### What to work on
Copy exactly the run of lines that begins at the line with "gray arrow at" and ends at the final line of the entries.

Synthetic shape transformation data:

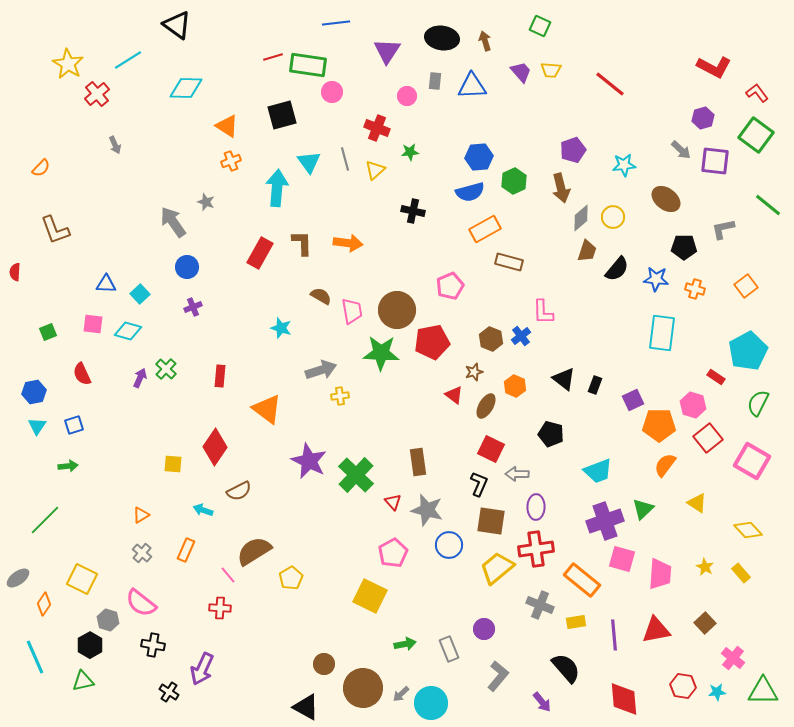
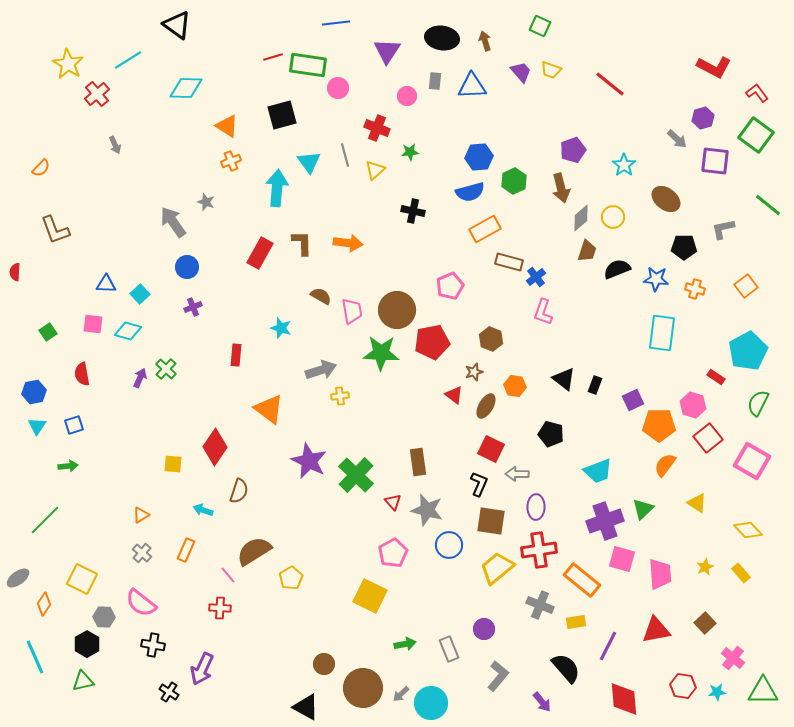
yellow trapezoid at (551, 70): rotated 15 degrees clockwise
pink circle at (332, 92): moved 6 px right, 4 px up
gray arrow at (681, 150): moved 4 px left, 11 px up
gray line at (345, 159): moved 4 px up
cyan star at (624, 165): rotated 30 degrees counterclockwise
black semicircle at (617, 269): rotated 152 degrees counterclockwise
pink L-shape at (543, 312): rotated 20 degrees clockwise
green square at (48, 332): rotated 12 degrees counterclockwise
blue cross at (521, 336): moved 15 px right, 59 px up
red semicircle at (82, 374): rotated 15 degrees clockwise
red rectangle at (220, 376): moved 16 px right, 21 px up
orange hexagon at (515, 386): rotated 15 degrees counterclockwise
orange triangle at (267, 409): moved 2 px right
brown semicircle at (239, 491): rotated 45 degrees counterclockwise
red cross at (536, 549): moved 3 px right, 1 px down
yellow star at (705, 567): rotated 18 degrees clockwise
pink trapezoid at (660, 574): rotated 8 degrees counterclockwise
gray hexagon at (108, 620): moved 4 px left, 3 px up; rotated 15 degrees counterclockwise
purple line at (614, 635): moved 6 px left, 11 px down; rotated 32 degrees clockwise
black hexagon at (90, 645): moved 3 px left, 1 px up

### Task output
gray arrow at (681, 150): moved 4 px left, 11 px up
gray line at (345, 159): moved 4 px up
cyan star at (624, 165): rotated 30 degrees counterclockwise
black semicircle at (617, 269): rotated 152 degrees counterclockwise
pink L-shape at (543, 312): rotated 20 degrees clockwise
green square at (48, 332): rotated 12 degrees counterclockwise
blue cross at (521, 336): moved 15 px right, 59 px up
red semicircle at (82, 374): rotated 15 degrees clockwise
red rectangle at (220, 376): moved 16 px right, 21 px up
orange hexagon at (515, 386): rotated 15 degrees counterclockwise
orange triangle at (267, 409): moved 2 px right
brown semicircle at (239, 491): rotated 45 degrees counterclockwise
red cross at (536, 549): moved 3 px right, 1 px down
yellow star at (705, 567): rotated 18 degrees clockwise
pink trapezoid at (660, 574): rotated 8 degrees counterclockwise
gray hexagon at (108, 620): moved 4 px left, 3 px up; rotated 15 degrees counterclockwise
purple line at (614, 635): moved 6 px left, 11 px down; rotated 32 degrees clockwise
black hexagon at (90, 645): moved 3 px left, 1 px up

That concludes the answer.